-------- ENTRIES PROVIDED --------

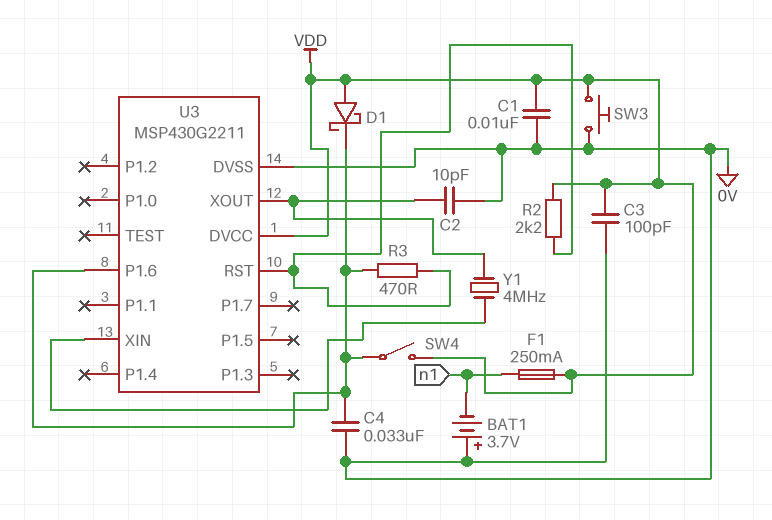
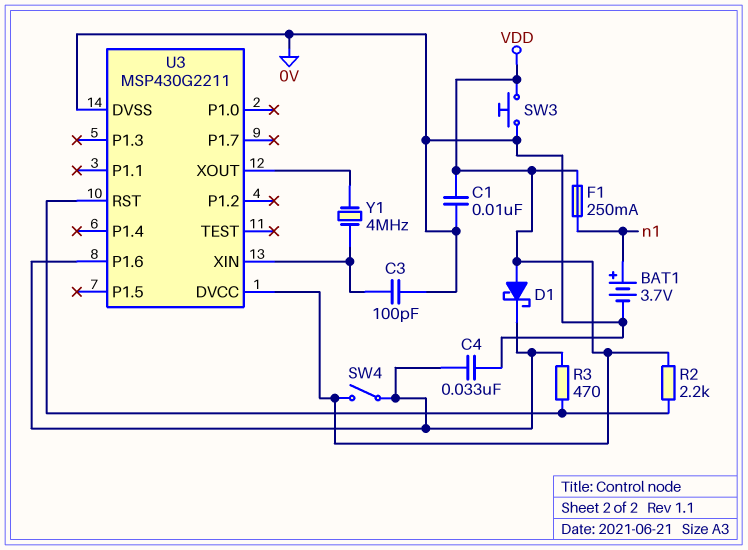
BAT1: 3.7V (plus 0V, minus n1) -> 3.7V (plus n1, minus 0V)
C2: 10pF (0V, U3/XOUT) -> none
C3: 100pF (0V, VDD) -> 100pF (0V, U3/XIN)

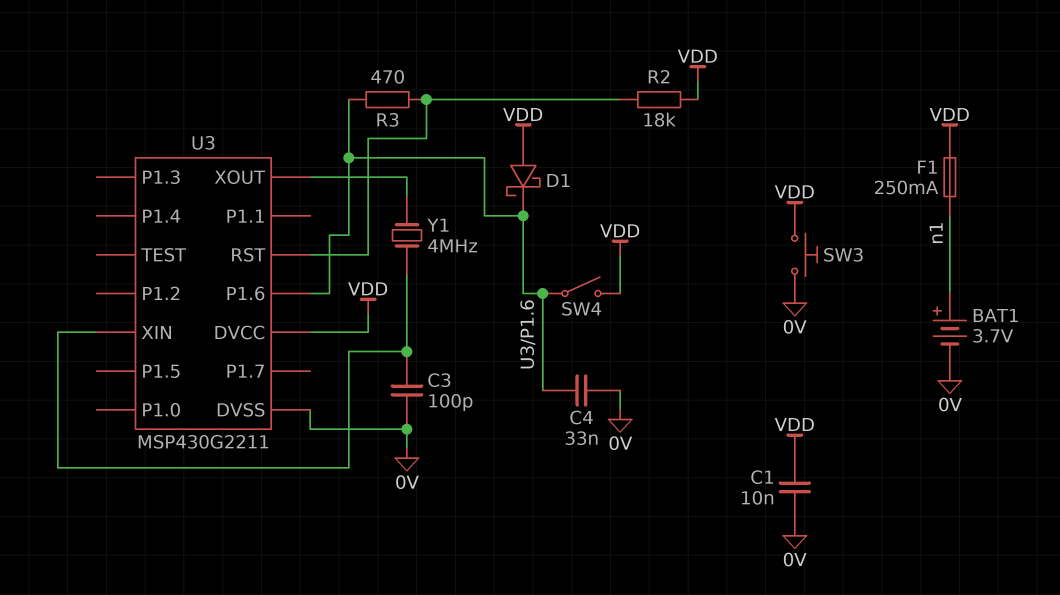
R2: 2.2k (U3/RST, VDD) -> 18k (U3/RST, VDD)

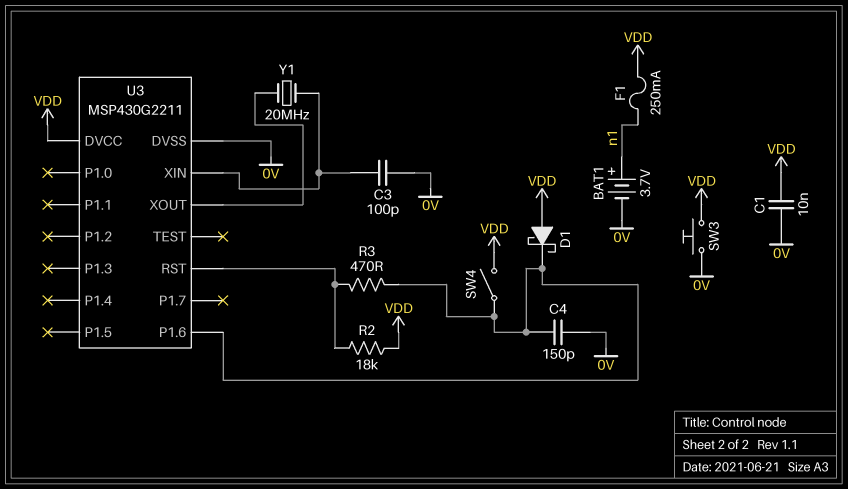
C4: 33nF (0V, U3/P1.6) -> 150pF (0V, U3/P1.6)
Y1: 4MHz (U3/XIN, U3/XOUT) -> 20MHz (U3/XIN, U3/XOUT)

--------
-------- ENTRIES PROVIDED --------

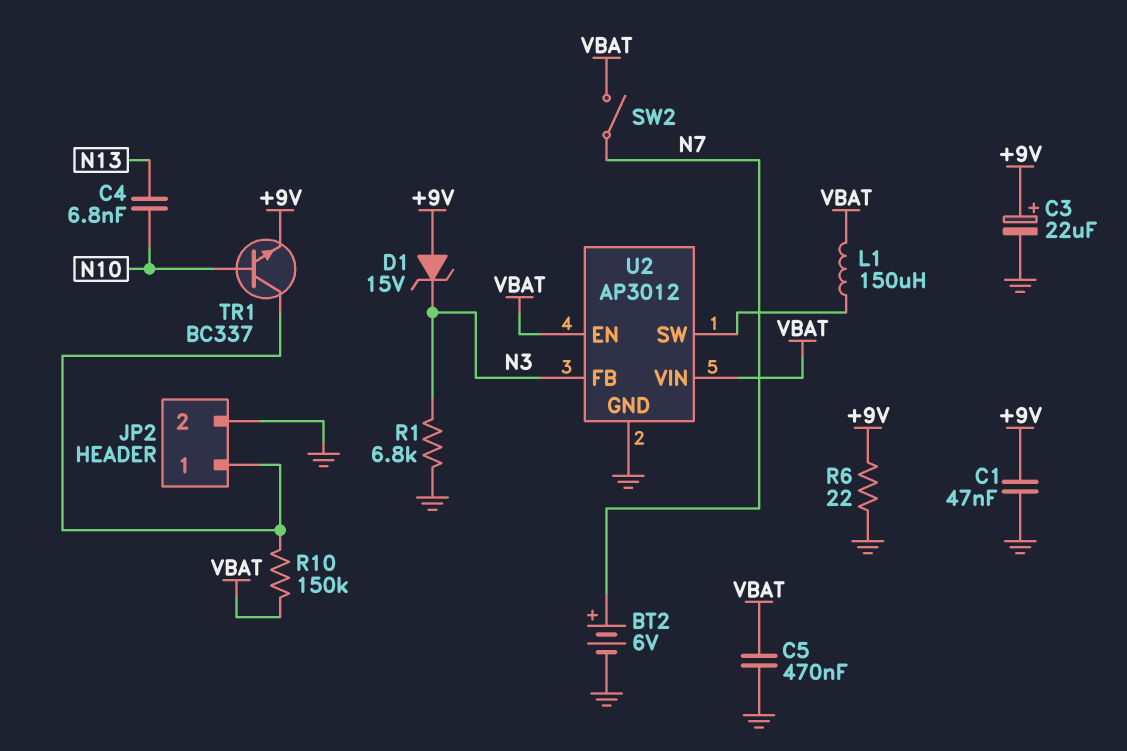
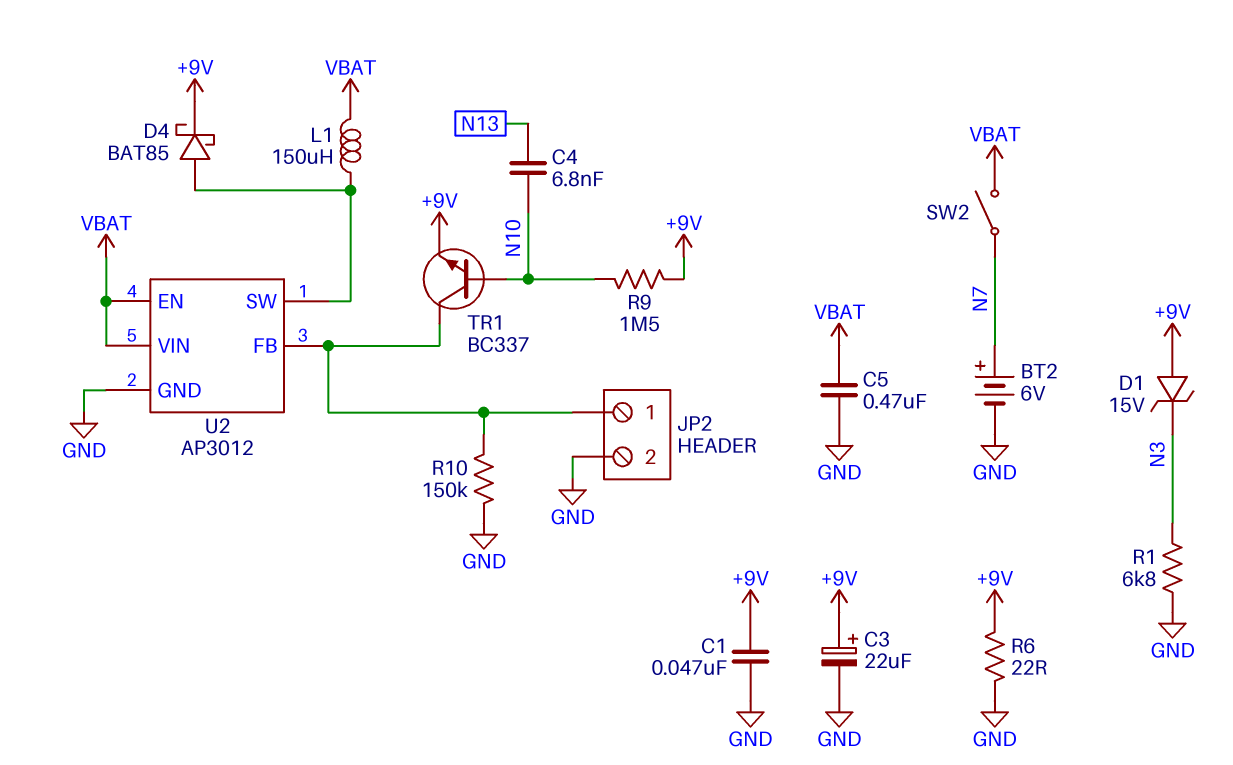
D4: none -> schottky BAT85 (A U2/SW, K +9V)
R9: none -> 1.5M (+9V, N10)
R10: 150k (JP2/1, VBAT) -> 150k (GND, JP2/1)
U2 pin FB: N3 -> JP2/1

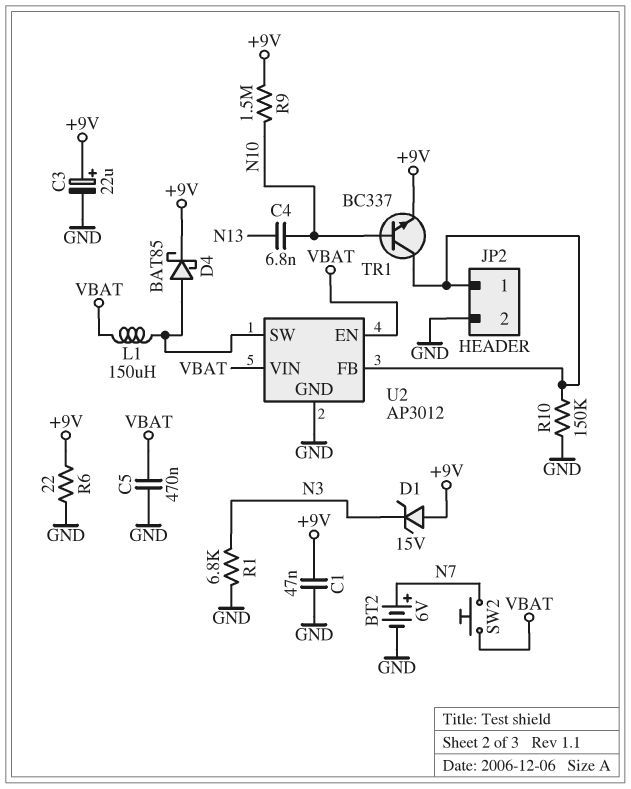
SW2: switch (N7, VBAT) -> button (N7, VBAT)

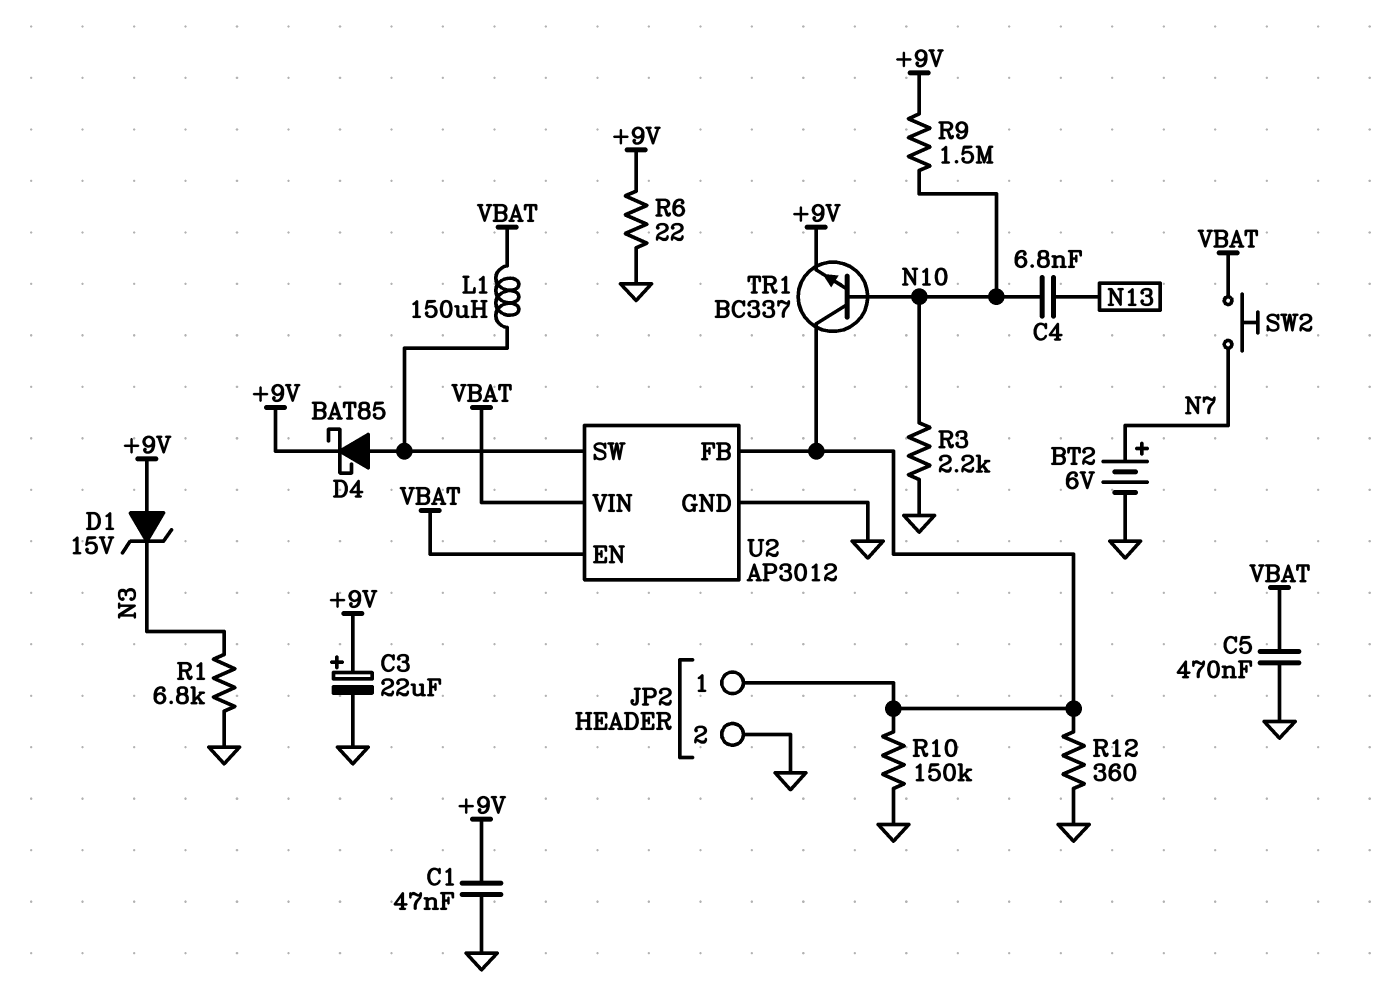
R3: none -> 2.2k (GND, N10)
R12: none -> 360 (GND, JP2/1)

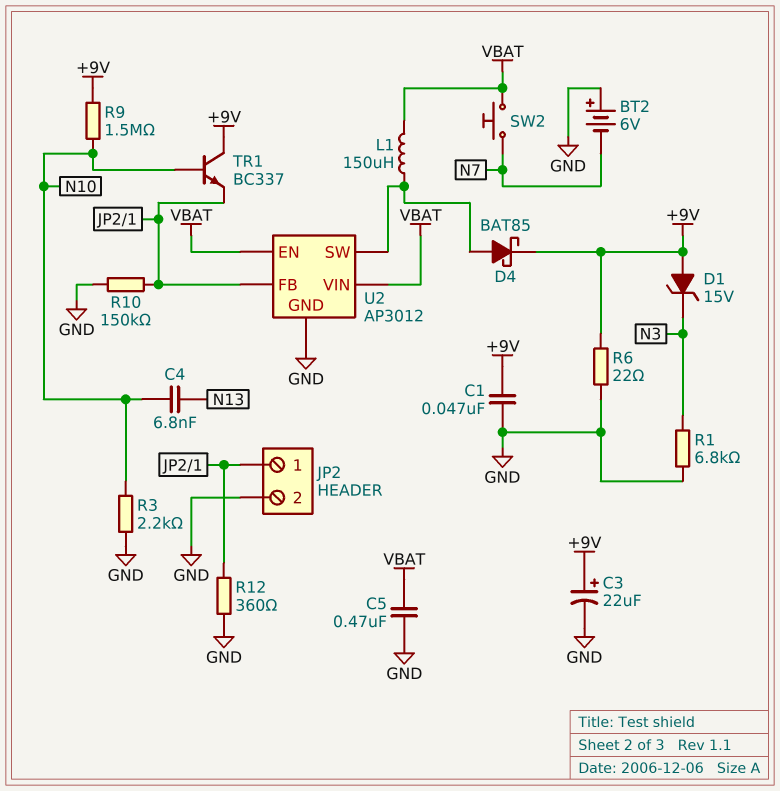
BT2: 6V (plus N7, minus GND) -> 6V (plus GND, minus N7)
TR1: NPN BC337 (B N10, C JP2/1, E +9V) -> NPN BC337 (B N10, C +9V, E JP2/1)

--------

## ASSIGNED TASK
What's needed is an exact copy of the records above from the line containing "R10: 150k (JP2/1, VBAT) -> 150k (GND, JP2/1)" down to the line containing "TR1: NPN BC337", both included, without any pictures.

## SOLUTION TO THIS EXERCISE
R10: 150k (JP2/1, VBAT) -> 150k (GND, JP2/1)
U2 pin FB: N3 -> JP2/1

SW2: switch (N7, VBAT) -> button (N7, VBAT)

R3: none -> 2.2k (GND, N10)
R12: none -> 360 (GND, JP2/1)

BT2: 6V (plus N7, minus GND) -> 6V (plus GND, minus N7)
TR1: NPN BC337 (B N10, C JP2/1, E +9V) -> NPN BC337 (B N10, C +9V, E JP2/1)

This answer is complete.